Give the data again exactly as written, skipping any pictures.

**Provided material:**
□ □ □ □ □ □ □

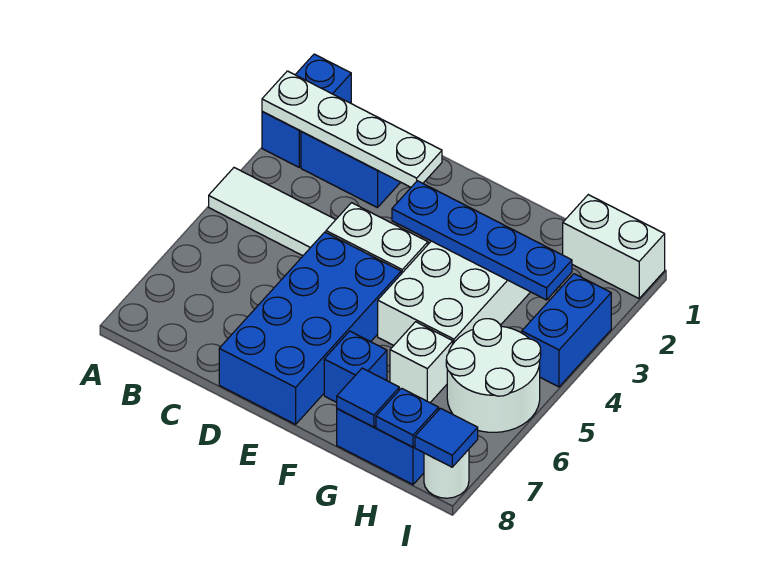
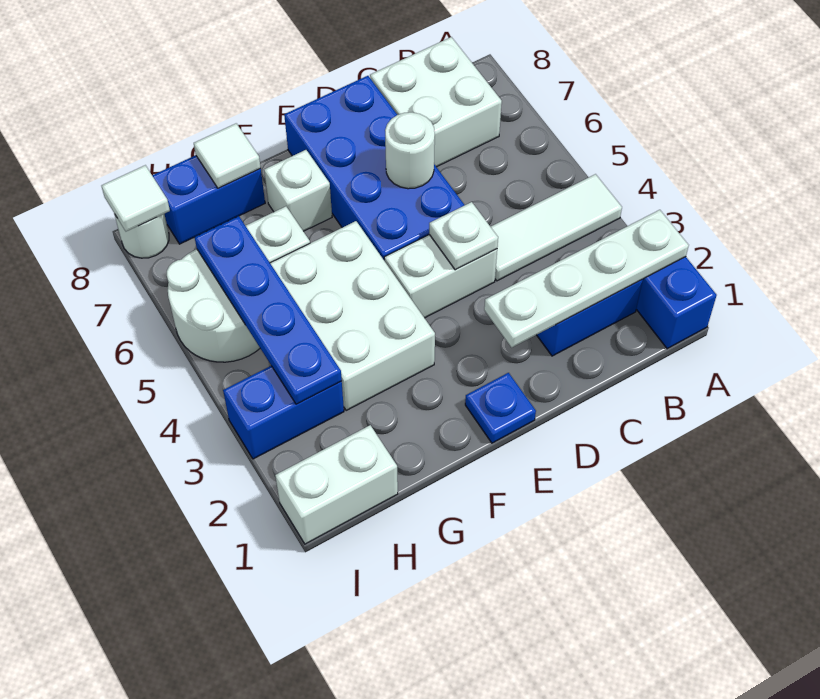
none -> white brick B7:C8 level 1
none -> white plate D4 level 2
none -> white round brick D6 level 2
blue plate E3:H3 level 2 -> blue plate H3:H6 level 2
blue brick F7 level 1 -> white brick F7 level 1
blue tile G8 level 2 -> white tile G8 level 2
blue plate H8 level 2 -> blue plate E1 level 1
blue brick I3:I4 level 1 -> blue brick H3:I3 level 1
blue tile I8 level 2 -> white tile I8 level 2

□ □ □ □ □ □ □

**Solution for this task:**
none -> white brick B7:C8 level 1
none -> white plate D4 level 2
none -> white round brick D6 level 2
blue plate E3:H3 level 2 -> blue plate H3:H6 level 2
blue brick F7 level 1 -> white brick F7 level 1
blue tile G8 level 2 -> white tile G8 level 2
blue plate H8 level 2 -> blue plate E1 level 1
blue brick I3:I4 level 1 -> blue brick H3:I3 level 1
blue tile I8 level 2 -> white tile I8 level 2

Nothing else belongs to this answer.